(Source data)
== Segment start ==

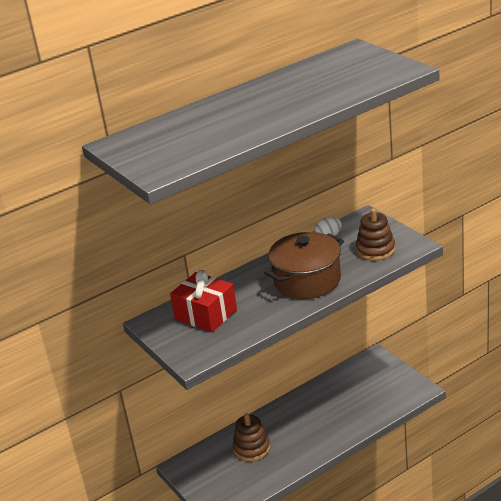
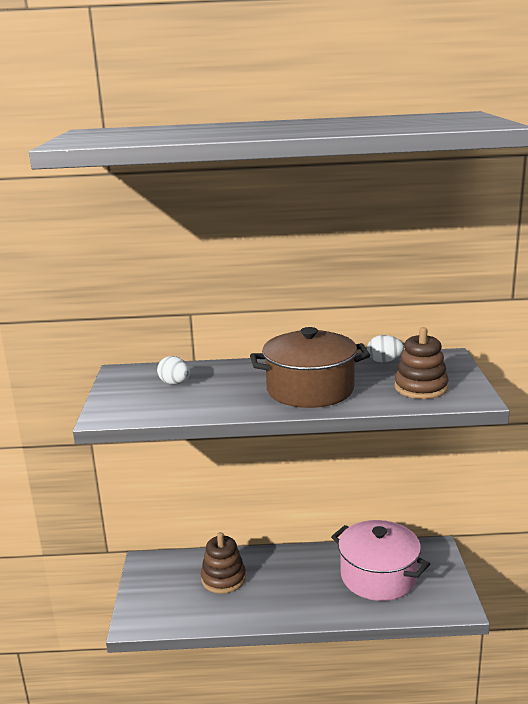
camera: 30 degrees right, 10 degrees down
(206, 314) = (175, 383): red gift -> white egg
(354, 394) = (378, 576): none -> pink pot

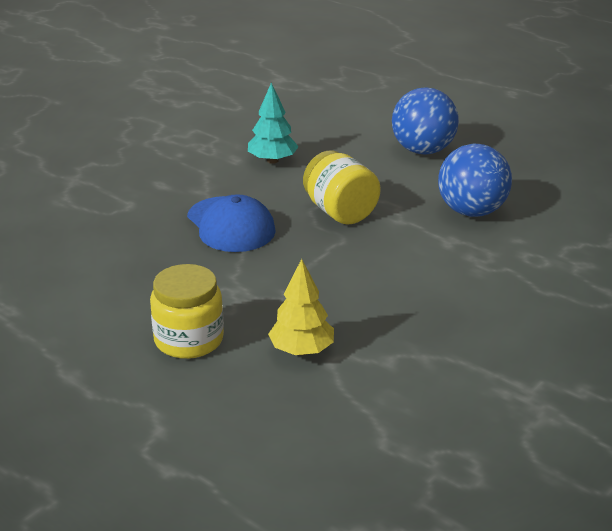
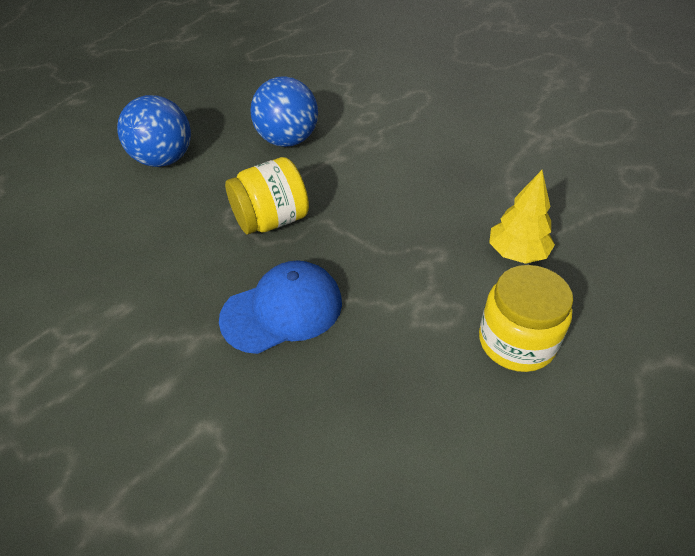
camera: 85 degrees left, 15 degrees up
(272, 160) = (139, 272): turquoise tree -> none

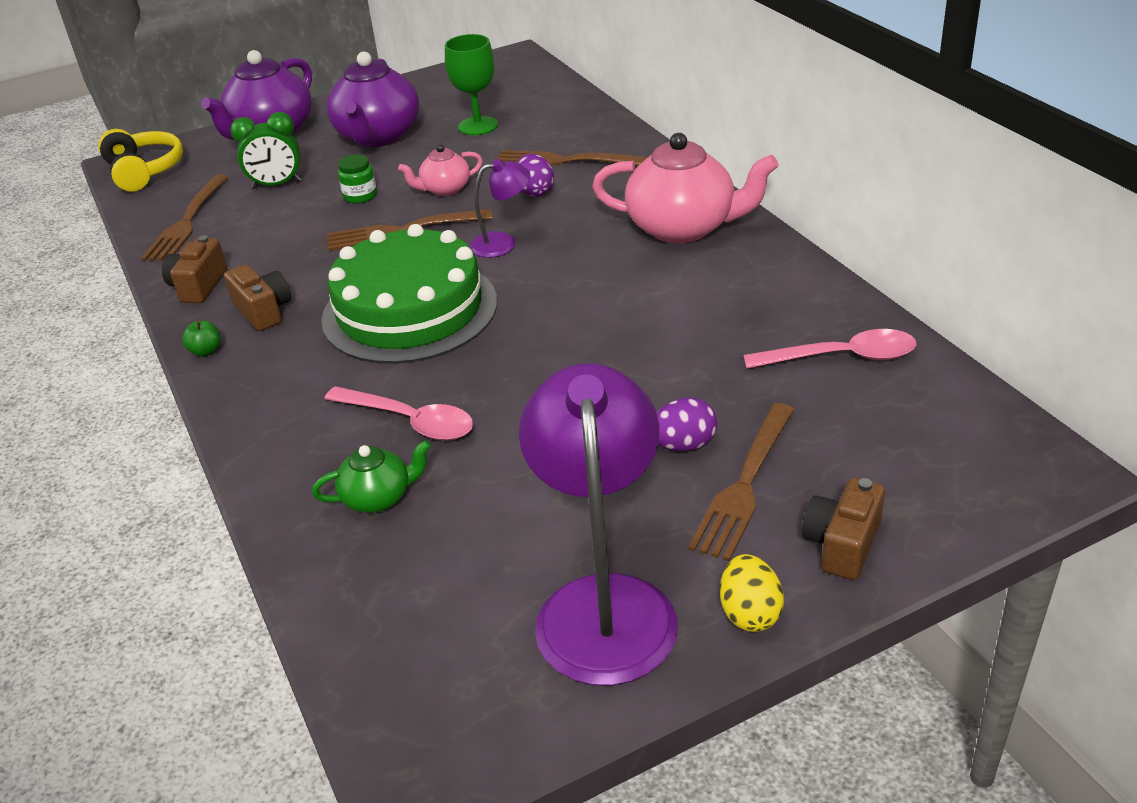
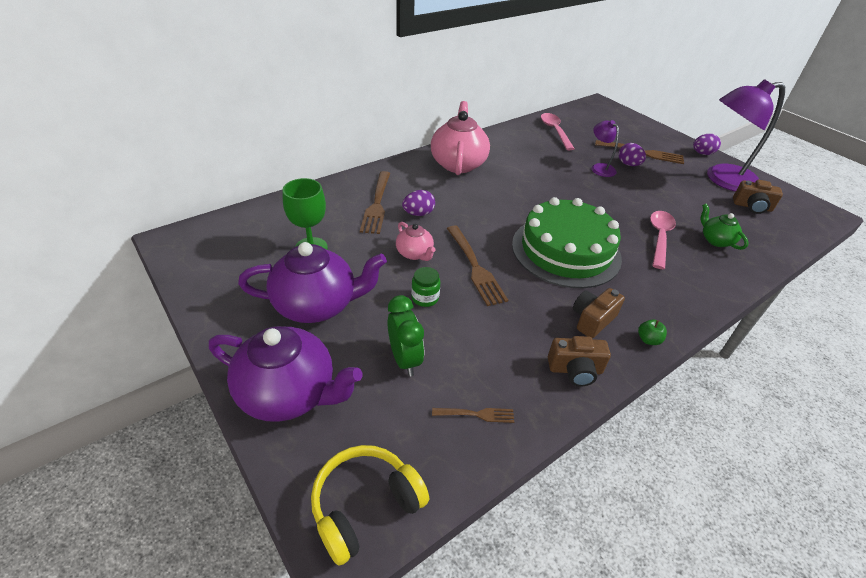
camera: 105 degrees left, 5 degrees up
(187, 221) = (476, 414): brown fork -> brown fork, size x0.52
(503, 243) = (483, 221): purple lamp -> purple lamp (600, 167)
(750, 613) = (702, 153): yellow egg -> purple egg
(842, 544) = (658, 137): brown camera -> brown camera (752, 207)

== Segment end ==

• **Task to carry out**
None of the lines before the one containing "(503, 243) = (483, 221): purple" belong in the answer; reproduce that line and all later lines of the records exactly.

• **Completed exercise**
(503, 243) = (483, 221): purple lamp -> purple lamp (600, 167)
(750, 613) = (702, 153): yellow egg -> purple egg
(842, 544) = (658, 137): brown camera -> brown camera (752, 207)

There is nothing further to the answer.